#### [What is expected]
Through the line with "camera: 50 degrees left, 5 degrees up" and starting from the first line, return the records below word for word, with pictures left out.

#### [Entries provided]
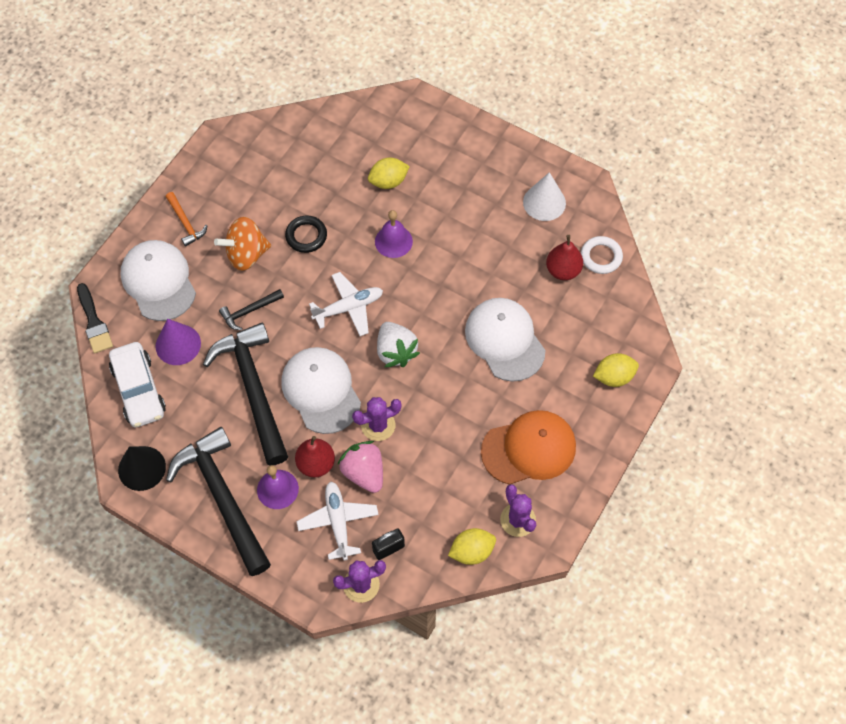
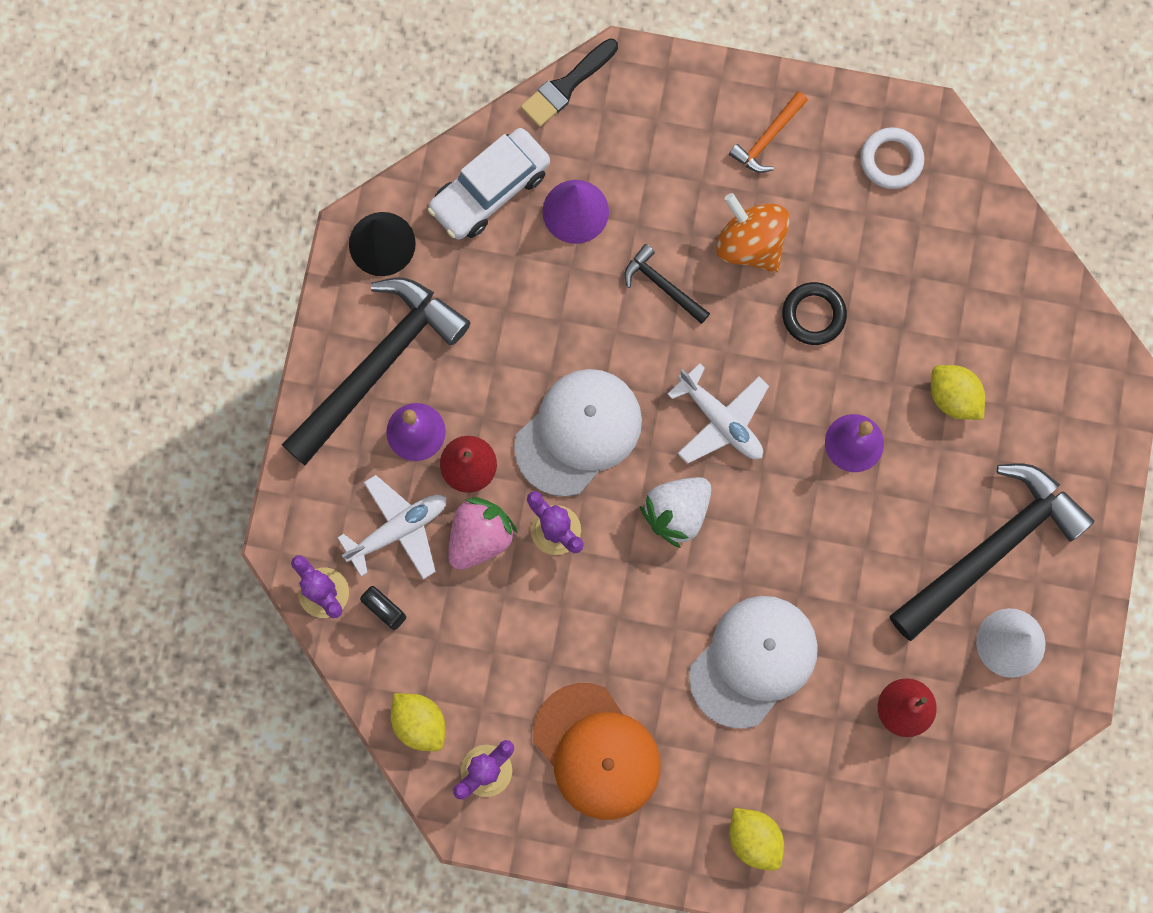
camera: 70 degrees right, 15 degrees up
(158, 281) = (661, 142): white cap -> none
(254, 389) = (547, 341): black hammer -> black hammer (992, 549)
(601, 257) = (948, 759): white ring -> white ring (891, 160)

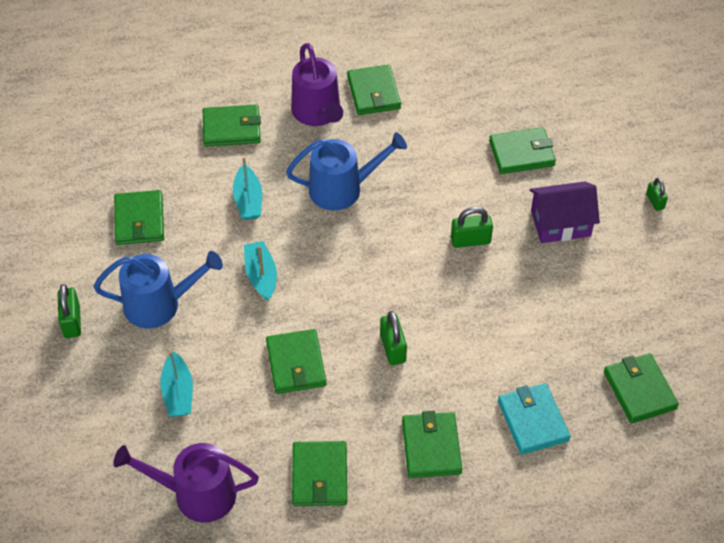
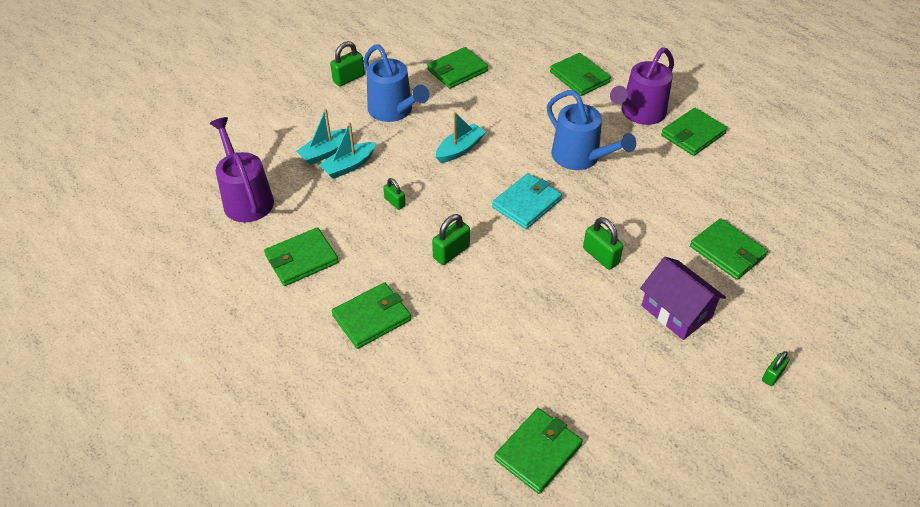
camera: 60 degrees right, 5 degrees down
(248, 200) = (522, 113): turquoise boat -> turquoise boat (349, 166)
(296, 364) = (395, 202): green wallet -> green padlock
(532, 421) = (445, 379): turquoise wallet -> turquoise wallet (526, 203)

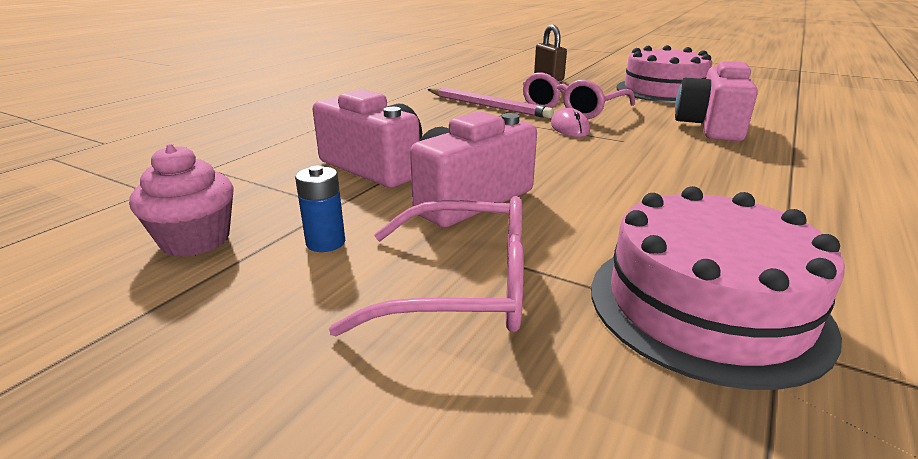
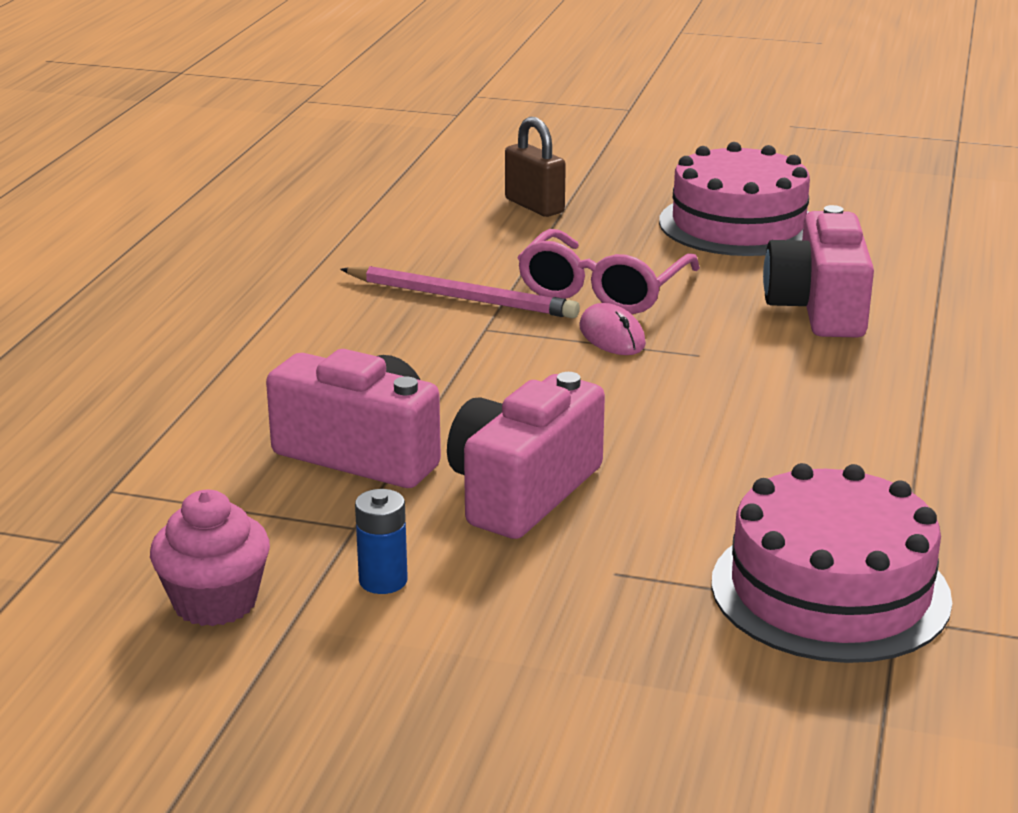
camera: 15 degrees left, 0 degrees up
(462, 287) = (575, 610): pink glasses -> none

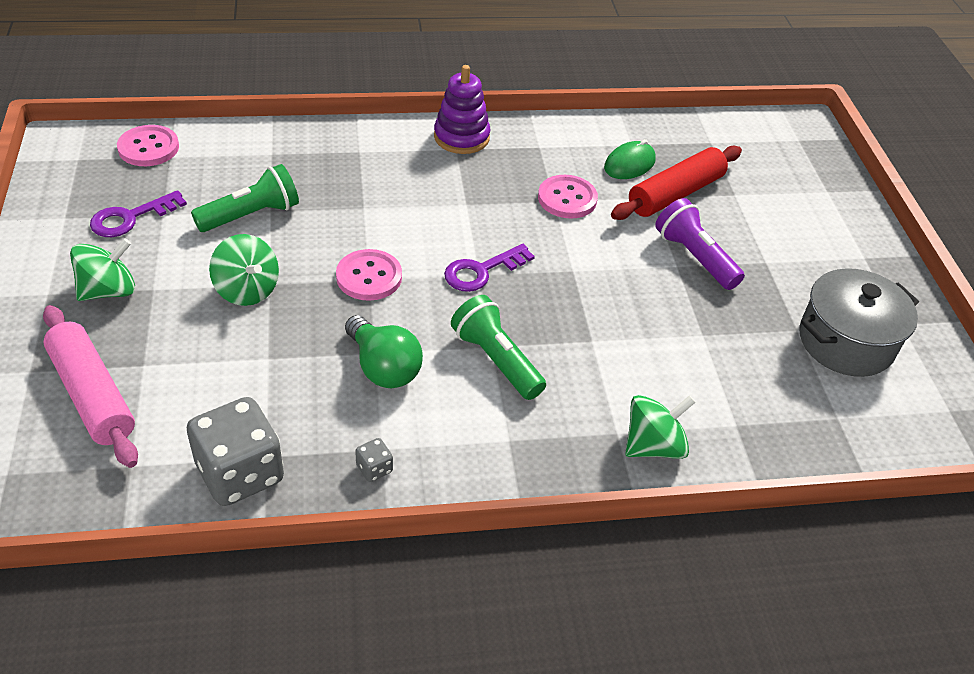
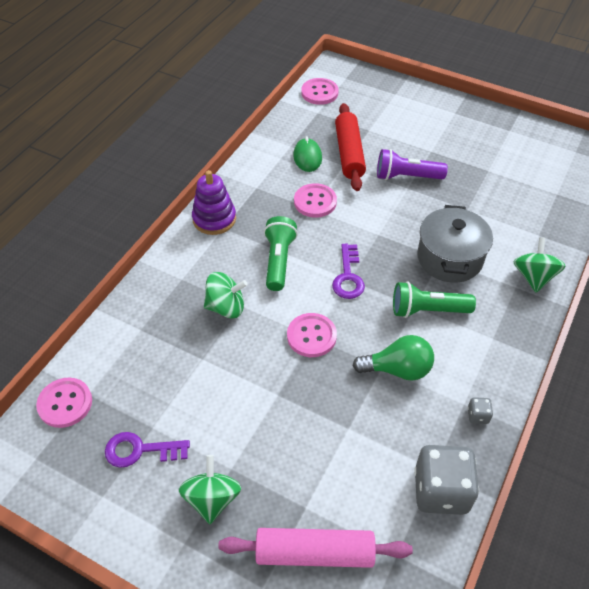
camera: 50 degrees left, 5 degrees up
(131, 218) = (140, 450): purple key -> purple key turned 90 degrees clockwise
(247, 290) = (274, 410): green spinning top -> green spinning top (226, 307)
(251, 215) = (198, 373): green flashlight -> green flashlight (279, 261)
(746, 130) = (319, 93): none -> pink button
(845, 342) = (509, 158): grey pot -> grey pot (449, 258)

#### [Reply]
camera: 70 degrees right, 15 degrees up
(158, 281) = (661, 142): white cap -> none
(254, 389) = (547, 341): black hammer -> black hammer (992, 549)
(601, 257) = (948, 759): white ring -> white ring (891, 160)

camera: 60 degrees right, 5 degrees down
(248, 200) = (522, 113): turquoise boat -> turquoise boat (349, 166)
(296, 364) = (395, 202): green wallet -> green padlock
(532, 421) = (445, 379): turquoise wallet -> turquoise wallet (526, 203)

camera: 15 degrees left, 0 degrees up
(462, 287) = (575, 610): pink glasses -> none

camera: 50 degrees left, 5 degrees up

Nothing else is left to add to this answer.